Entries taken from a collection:
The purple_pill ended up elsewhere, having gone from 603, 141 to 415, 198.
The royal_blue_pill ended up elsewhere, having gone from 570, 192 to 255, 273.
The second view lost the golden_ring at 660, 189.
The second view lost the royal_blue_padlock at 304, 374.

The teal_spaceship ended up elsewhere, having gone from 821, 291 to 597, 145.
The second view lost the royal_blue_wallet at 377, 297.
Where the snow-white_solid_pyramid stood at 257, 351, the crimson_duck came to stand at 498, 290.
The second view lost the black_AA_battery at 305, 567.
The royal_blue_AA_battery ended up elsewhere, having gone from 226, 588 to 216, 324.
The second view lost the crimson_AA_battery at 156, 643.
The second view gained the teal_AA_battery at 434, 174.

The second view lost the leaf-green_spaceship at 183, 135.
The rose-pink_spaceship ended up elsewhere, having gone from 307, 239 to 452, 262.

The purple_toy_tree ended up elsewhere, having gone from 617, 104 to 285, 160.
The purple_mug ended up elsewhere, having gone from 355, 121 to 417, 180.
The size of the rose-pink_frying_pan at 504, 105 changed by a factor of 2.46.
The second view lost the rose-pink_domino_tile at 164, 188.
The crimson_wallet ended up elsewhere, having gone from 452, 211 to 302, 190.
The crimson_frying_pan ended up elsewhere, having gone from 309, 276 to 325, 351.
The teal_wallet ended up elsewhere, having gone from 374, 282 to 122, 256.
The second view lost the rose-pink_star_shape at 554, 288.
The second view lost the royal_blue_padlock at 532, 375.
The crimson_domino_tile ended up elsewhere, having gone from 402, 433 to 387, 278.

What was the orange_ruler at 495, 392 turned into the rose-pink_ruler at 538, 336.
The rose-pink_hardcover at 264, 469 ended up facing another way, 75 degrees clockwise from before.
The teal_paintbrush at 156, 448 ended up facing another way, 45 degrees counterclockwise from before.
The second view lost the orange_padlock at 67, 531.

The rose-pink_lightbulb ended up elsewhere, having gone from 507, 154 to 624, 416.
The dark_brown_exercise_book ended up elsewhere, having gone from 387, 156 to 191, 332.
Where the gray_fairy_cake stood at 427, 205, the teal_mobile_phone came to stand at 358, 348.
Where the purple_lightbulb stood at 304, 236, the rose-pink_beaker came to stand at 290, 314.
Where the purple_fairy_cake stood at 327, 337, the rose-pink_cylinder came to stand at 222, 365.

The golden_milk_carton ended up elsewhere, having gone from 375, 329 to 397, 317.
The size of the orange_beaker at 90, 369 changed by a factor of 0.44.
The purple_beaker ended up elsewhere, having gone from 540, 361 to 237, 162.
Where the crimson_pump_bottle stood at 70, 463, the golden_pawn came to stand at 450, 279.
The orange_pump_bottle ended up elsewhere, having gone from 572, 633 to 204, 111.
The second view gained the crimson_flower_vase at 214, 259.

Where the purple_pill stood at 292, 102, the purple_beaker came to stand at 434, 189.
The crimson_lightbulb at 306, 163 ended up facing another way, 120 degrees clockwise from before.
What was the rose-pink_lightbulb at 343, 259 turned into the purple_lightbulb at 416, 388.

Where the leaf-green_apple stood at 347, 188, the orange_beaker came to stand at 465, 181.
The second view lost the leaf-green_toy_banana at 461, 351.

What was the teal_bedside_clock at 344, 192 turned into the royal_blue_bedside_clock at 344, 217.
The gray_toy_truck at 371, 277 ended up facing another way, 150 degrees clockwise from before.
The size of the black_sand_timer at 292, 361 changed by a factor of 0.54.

**Instructions for the task:**
Each line in the data is to be written out precisely.

**Response to the task:**
The purple_pill ended up elsewhere, having gone from 603, 141 to 415, 198.
The royal_blue_pill ended up elsewhere, having gone from 570, 192 to 255, 273.
The second view lost the golden_ring at 660, 189.
The second view lost the royal_blue_padlock at 304, 374.

The teal_spaceship ended up elsewhere, having gone from 821, 291 to 597, 145.
The second view lost the royal_blue_wallet at 377, 297.
Where the snow-white_solid_pyramid stood at 257, 351, the crimson_duck came to stand at 498, 290.
The second view lost the black_AA_battery at 305, 567.
The royal_blue_AA_battery ended up elsewhere, having gone from 226, 588 to 216, 324.
The second view lost the crimson_AA_battery at 156, 643.
The second view gained the teal_AA_battery at 434, 174.

The second view lost the leaf-green_spaceship at 183, 135.
The rose-pink_spaceship ended up elsewhere, having gone from 307, 239 to 452, 262.

The purple_toy_tree ended up elsewhere, having gone from 617, 104 to 285, 160.
The purple_mug ended up elsewhere, having gone from 355, 121 to 417, 180.
The size of the rose-pink_frying_pan at 504, 105 changed by a factor of 2.46.
The second view lost the rose-pink_domino_tile at 164, 188.
The crimson_wallet ended up elsewhere, having gone from 452, 211 to 302, 190.
The crimson_frying_pan ended up elsewhere, having gone from 309, 276 to 325, 351.
The teal_wallet ended up elsewhere, having gone from 374, 282 to 122, 256.
The second view lost the rose-pink_star_shape at 554, 288.
The second view lost the royal_blue_padlock at 532, 375.
The crimson_domino_tile ended up elsewhere, having gone from 402, 433 to 387, 278.

What was the orange_ruler at 495, 392 turned into the rose-pink_ruler at 538, 336.
The rose-pink_hardcover at 264, 469 ended up facing another way, 75 degrees clockwise from before.
The teal_paintbrush at 156, 448 ended up facing another way, 45 degrees counterclockwise from before.
The second view lost the orange_padlock at 67, 531.

The rose-pink_lightbulb ended up elsewhere, having gone from 507, 154 to 624, 416.
The dark_brown_exercise_book ended up elsewhere, having gone from 387, 156 to 191, 332.
Where the gray_fairy_cake stood at 427, 205, the teal_mobile_phone came to stand at 358, 348.
Where the purple_lightbulb stood at 304, 236, the rose-pink_beaker came to stand at 290, 314.
Where the purple_fairy_cake stood at 327, 337, the rose-pink_cylinder came to stand at 222, 365.

The golden_milk_carton ended up elsewhere, having gone from 375, 329 to 397, 317.
The size of the orange_beaker at 90, 369 changed by a factor of 0.44.
The purple_beaker ended up elsewhere, having gone from 540, 361 to 237, 162.
Where the crimson_pump_bottle stood at 70, 463, the golden_pawn came to stand at 450, 279.
The orange_pump_bottle ended up elsewhere, having gone from 572, 633 to 204, 111.
The second view gained the crimson_flower_vase at 214, 259.

Where the purple_pill stood at 292, 102, the purple_beaker came to stand at 434, 189.
The crimson_lightbulb at 306, 163 ended up facing another way, 120 degrees clockwise from before.
What was the rose-pink_lightbulb at 343, 259 turned into the purple_lightbulb at 416, 388.

Where the leaf-green_apple stood at 347, 188, the orange_beaker came to stand at 465, 181.
The second view lost the leaf-green_toy_banana at 461, 351.

What was the teal_bedside_clock at 344, 192 turned into the royal_blue_bedside_clock at 344, 217.
The gray_toy_truck at 371, 277 ended up facing another way, 150 degrees clockwise from before.
The size of the black_sand_timer at 292, 361 changed by a factor of 0.54.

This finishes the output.